» **Collected data**:
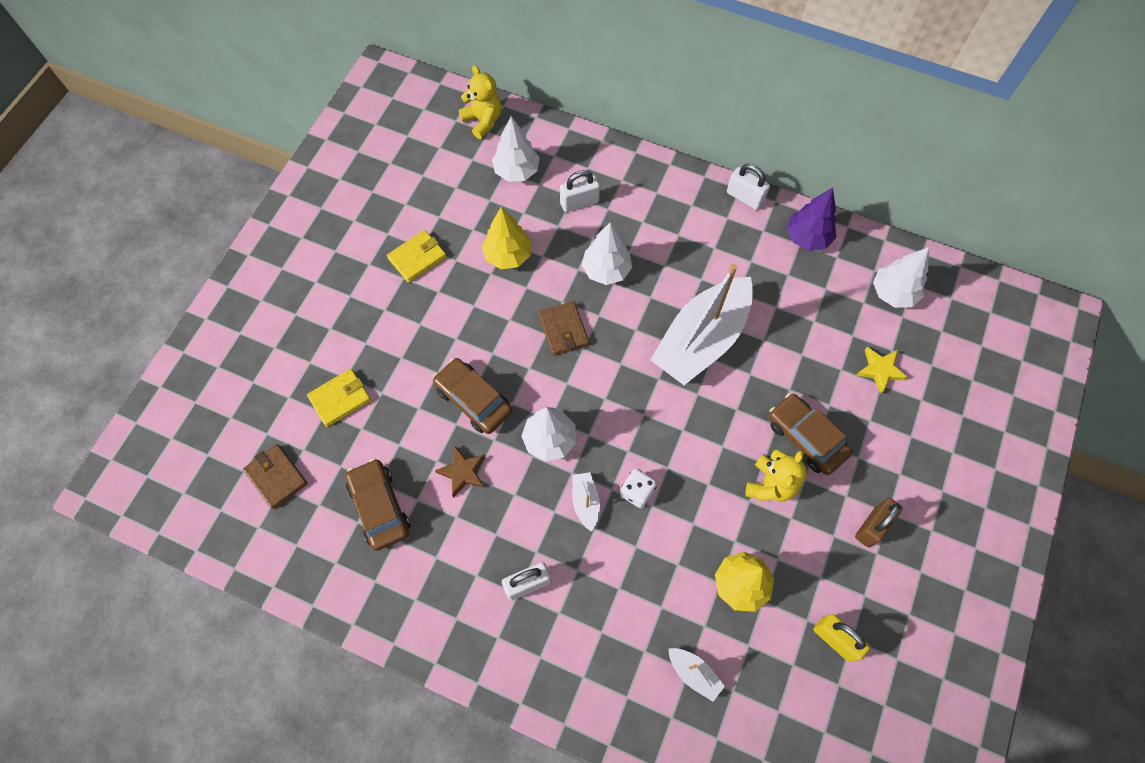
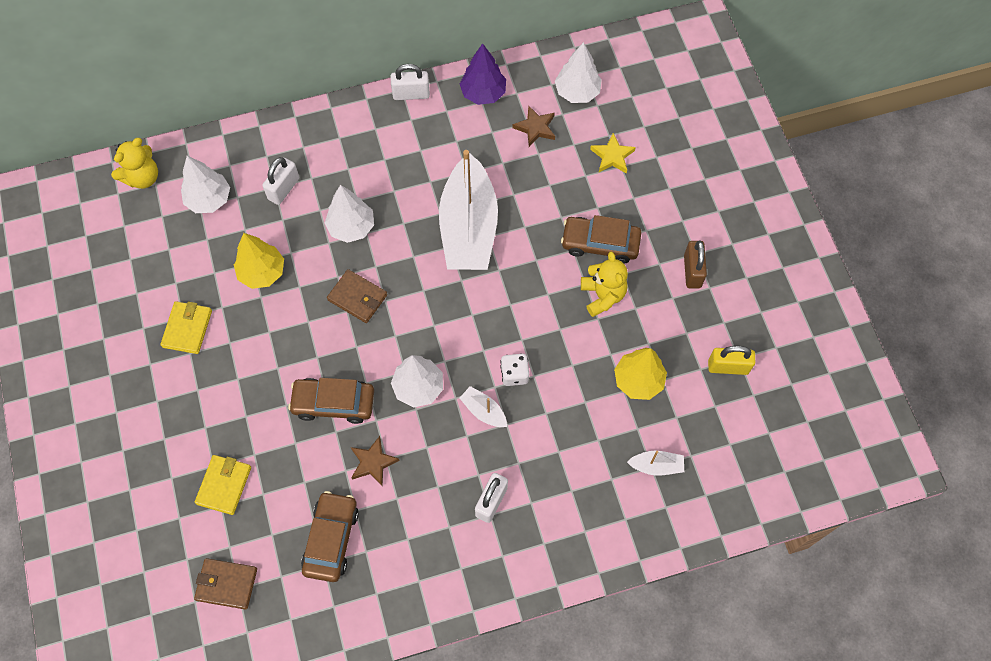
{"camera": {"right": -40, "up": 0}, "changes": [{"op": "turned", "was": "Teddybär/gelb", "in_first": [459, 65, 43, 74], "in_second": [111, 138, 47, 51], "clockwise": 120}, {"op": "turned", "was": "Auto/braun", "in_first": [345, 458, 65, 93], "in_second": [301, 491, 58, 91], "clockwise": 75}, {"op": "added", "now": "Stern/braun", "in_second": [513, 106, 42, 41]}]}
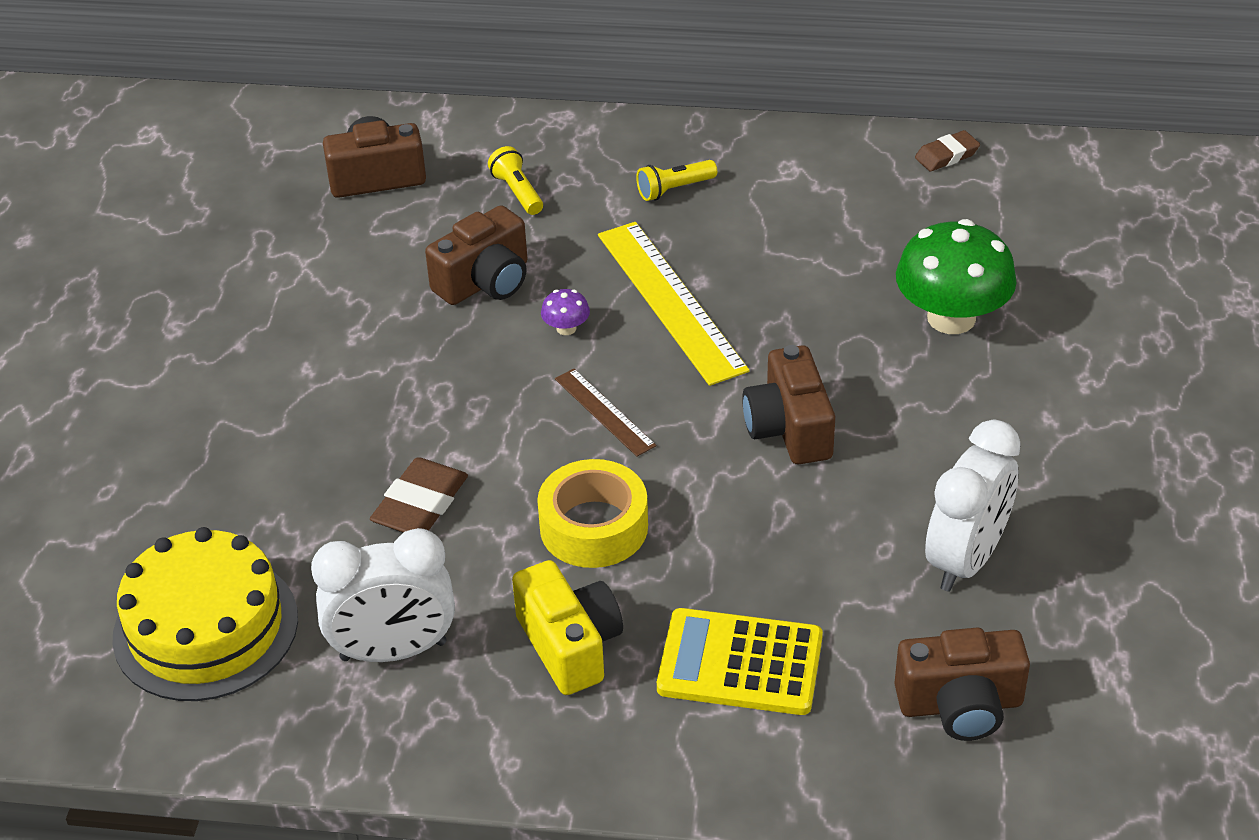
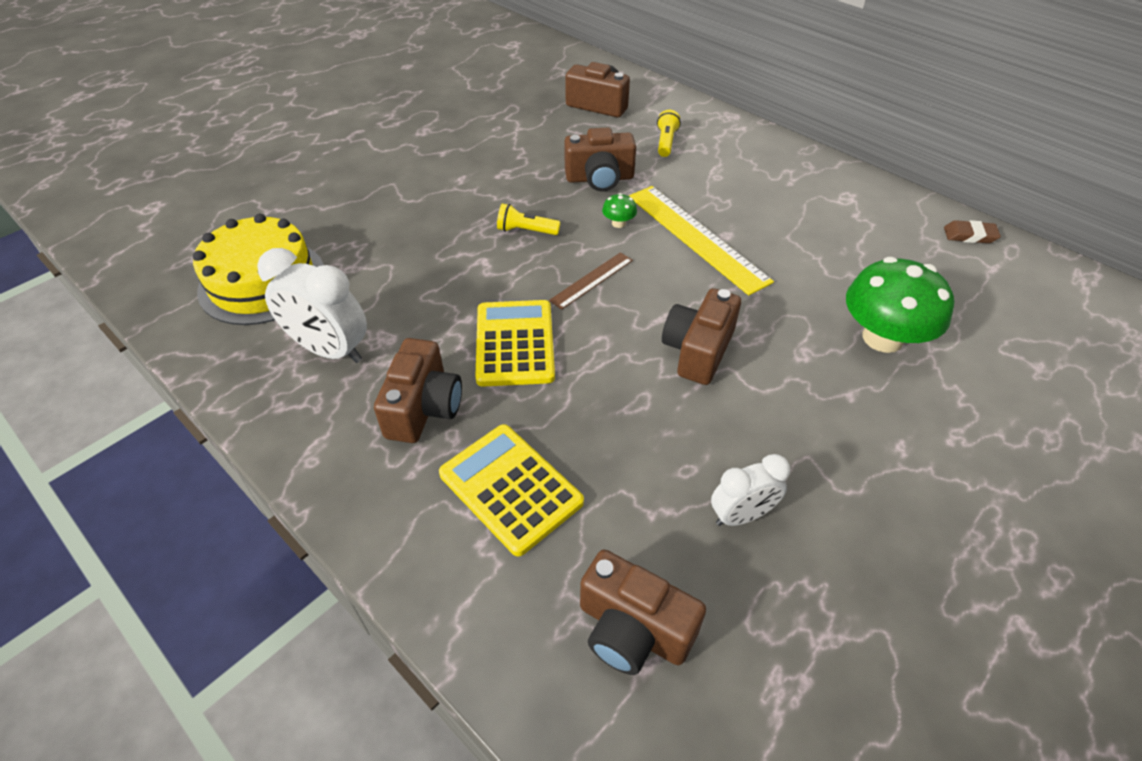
{"camera": {"right": 35, "up": 5}, "changes": [{"op": "moved", "was": "Taschenlampe/gelb", "in_first": [636, 160, 81, 41], "in_second": [497, 203, 64, 32]}, {"op": "turned", "was": "Lineal/gelb", "in_first": [598, 222, 152, 164], "in_second": [629, 186, 145, 110], "clockwise": -45}, {"op": "recoloured", "was": "Pilz/lila", "now": "Pilz/grün", "in_first": [541, 289, 49, 46], "in_second": [602, 193, 35, 35]}, {"op": "turned", "was": "Lineal/braun", "in_first": [555, 368, 101, 89], "in_second": [549, 252, 84, 58], "clockwise": 45}, {"op": "resized", "was": "Wecker/weiß", "in_first": [925, 420, 96, 172], "in_second": [711, 454, 79, 72], "ratio": 0.62}, {"op": "removed", "was": "Radiergummi/braun", "in_first": [370, 457, 98, 76]}, {"op": "replaced", "was": "Klebeband/gelb", "now": "Taschenrechner/gelb", "in_first": [537, 459, 111, 109], "in_second": [475, 300, 80, 87]}, {"op": "recoloured", "was": "Kamera/gelb", "now": "Kamera/braun", "in_first": [512, 560, 111, 135], "in_second": [374, 338, 88, 105]}]}
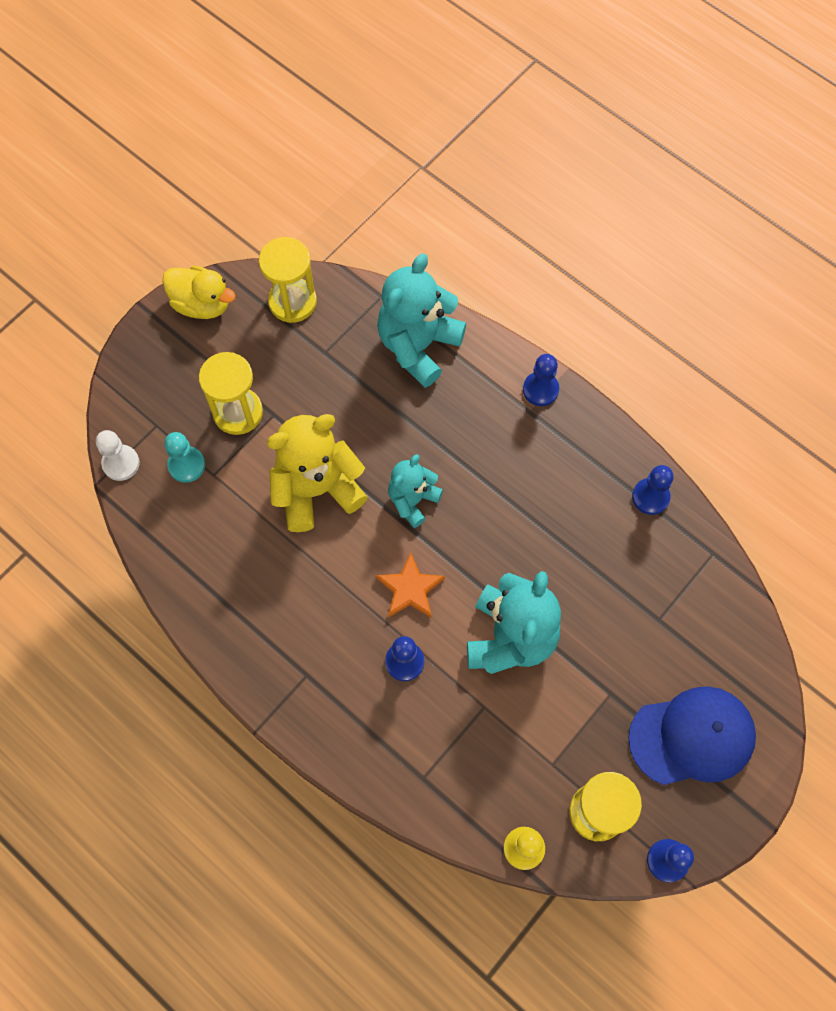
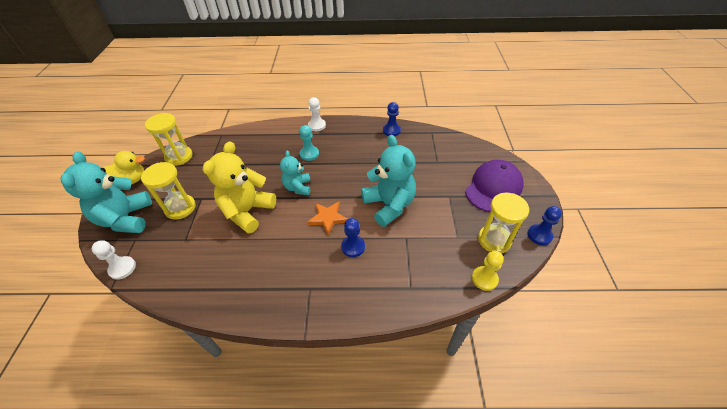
{"camera": {"right": -40, "up": -20}, "changes": [{"op": "moved", "was": "Teddybär/türkis", "in_first": [377, 253, 89, 135], "in_second": [61, 151, 91, 82]}, {"op": "recoloured", "was": "Bauer/blau", "now": "Bauer/weiß", "in_first": [523, 354, 36, 52], "in_second": [308, 97, 18, 34]}, {"op": "moved", "was": "Bauer/türkis", "in_first": [164, 432, 41, 51], "in_second": [300, 125, 19, 36]}, {"op": "recoloured", "was": "Kappe/blau", "now": "Kappe/lila", "in_first": [628, 686, 128, 99], "in_second": [465, 160, 59, 52]}]}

» **Task requirements**:
Output the material verbatim, skipping the images.

» **Output for this exercise**:
{"camera": {"right": -40, "up": 0}, "changes": [{"op": "turned", "was": "Teddybär/gelb", "in_first": [459, 65, 43, 74], "in_second": [111, 138, 47, 51], "clockwise": 120}, {"op": "turned", "was": "Auto/braun", "in_first": [345, 458, 65, 93], "in_second": [301, 491, 58, 91], "clockwise": 75}, {"op": "added", "now": "Stern/braun", "in_second": [513, 106, 42, 41]}]}
{"camera": {"right": 35, "up": 5}, "changes": [{"op": "moved", "was": "Taschenlampe/gelb", "in_first": [636, 160, 81, 41], "in_second": [497, 203, 64, 32]}, {"op": "turned", "was": "Lineal/gelb", "in_first": [598, 222, 152, 164], "in_second": [629, 186, 145, 110], "clockwise": -45}, {"op": "recoloured", "was": "Pilz/lila", "now": "Pilz/grün", "in_first": [541, 289, 49, 46], "in_second": [602, 193, 35, 35]}, {"op": "turned", "was": "Lineal/braun", "in_first": [555, 368, 101, 89], "in_second": [549, 252, 84, 58], "clockwise": 45}, {"op": "resized", "was": "Wecker/weiß", "in_first": [925, 420, 96, 172], "in_second": [711, 454, 79, 72], "ratio": 0.62}, {"op": "removed", "was": "Radiergummi/braun", "in_first": [370, 457, 98, 76]}, {"op": "replaced", "was": "Klebeband/gelb", "now": "Taschenrechner/gelb", "in_first": [537, 459, 111, 109], "in_second": [475, 300, 80, 87]}, {"op": "recoloured", "was": "Kamera/gelb", "now": "Kamera/braun", "in_first": [512, 560, 111, 135], "in_second": [374, 338, 88, 105]}]}
{"camera": {"right": -40, "up": -20}, "changes": [{"op": "moved", "was": "Teddybär/türkis", "in_first": [377, 253, 89, 135], "in_second": [61, 151, 91, 82]}, {"op": "recoloured", "was": "Bauer/blau", "now": "Bauer/weiß", "in_first": [523, 354, 36, 52], "in_second": [308, 97, 18, 34]}, {"op": "moved", "was": "Bauer/türkis", "in_first": [164, 432, 41, 51], "in_second": [300, 125, 19, 36]}, {"op": "recoloured", "was": "Kappe/blau", "now": "Kappe/lila", "in_first": [628, 686, 128, 99], "in_second": [465, 160, 59, 52]}]}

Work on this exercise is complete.